**Aim:** Copy the following data word for word, beginning with the line that contains "Question: Based on" and continuing through the line that contains "Which is above, wooden".

**Rows:**
================
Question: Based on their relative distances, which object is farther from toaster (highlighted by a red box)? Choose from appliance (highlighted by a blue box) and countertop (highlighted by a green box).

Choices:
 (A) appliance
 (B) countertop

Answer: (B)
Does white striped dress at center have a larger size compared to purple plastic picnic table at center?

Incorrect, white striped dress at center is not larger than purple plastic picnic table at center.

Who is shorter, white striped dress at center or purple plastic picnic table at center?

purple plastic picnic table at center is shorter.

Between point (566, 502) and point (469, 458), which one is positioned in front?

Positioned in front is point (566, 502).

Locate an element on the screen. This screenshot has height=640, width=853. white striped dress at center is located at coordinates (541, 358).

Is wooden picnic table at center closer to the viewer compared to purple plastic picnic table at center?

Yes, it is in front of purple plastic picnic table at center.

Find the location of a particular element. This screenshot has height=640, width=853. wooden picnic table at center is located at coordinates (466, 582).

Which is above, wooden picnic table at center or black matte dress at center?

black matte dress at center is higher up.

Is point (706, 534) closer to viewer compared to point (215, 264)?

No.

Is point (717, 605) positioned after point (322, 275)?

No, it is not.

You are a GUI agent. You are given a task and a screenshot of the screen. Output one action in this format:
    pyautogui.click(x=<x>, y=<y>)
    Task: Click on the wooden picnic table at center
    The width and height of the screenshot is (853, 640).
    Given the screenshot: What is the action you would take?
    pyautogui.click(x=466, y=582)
================
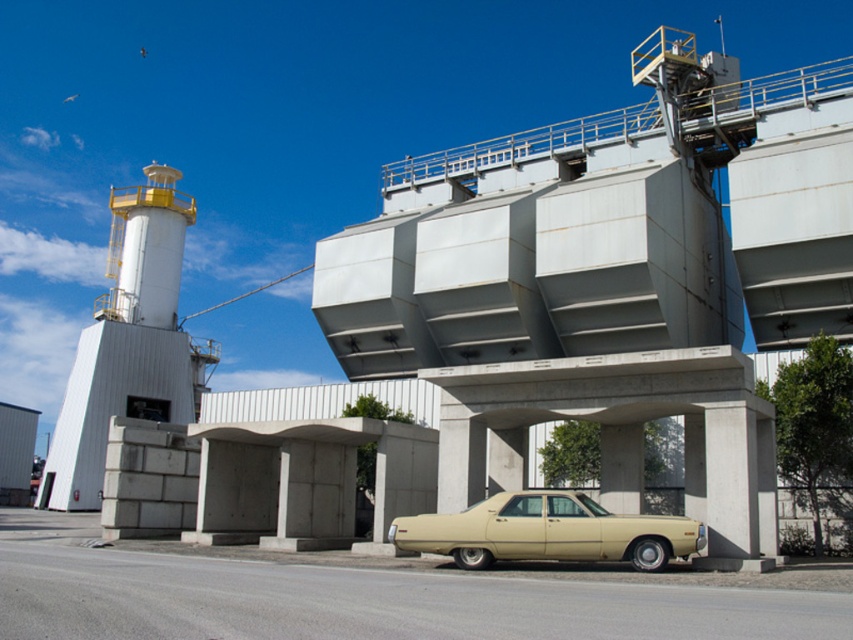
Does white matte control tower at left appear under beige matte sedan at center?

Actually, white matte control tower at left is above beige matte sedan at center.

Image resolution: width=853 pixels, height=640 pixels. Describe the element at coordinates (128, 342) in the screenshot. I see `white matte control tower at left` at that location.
================
**Task response:**
Question: Based on their relative distances, which object is farther from toaster (highlighted by a red box)? Choose from appliance (highlighted by a blue box) and countertop (highlighted by a green box).

Choices:
 (A) appliance
 (B) countertop

Answer: (B)
Does white striped dress at center have a larger size compared to purple plastic picnic table at center?

Incorrect, white striped dress at center is not larger than purple plastic picnic table at center.

Who is shorter, white striped dress at center or purple plastic picnic table at center?

purple plastic picnic table at center is shorter.

Between point (566, 502) and point (469, 458), which one is positioned in front?

Positioned in front is point (566, 502).

Locate an element on the screen. This screenshot has height=640, width=853. white striped dress at center is located at coordinates (541, 358).

Is wooden picnic table at center closer to the viewer compared to purple plastic picnic table at center?

Yes, it is in front of purple plastic picnic table at center.

Find the location of a particular element. This screenshot has height=640, width=853. wooden picnic table at center is located at coordinates (466, 582).

Which is above, wooden picnic table at center or black matte dress at center?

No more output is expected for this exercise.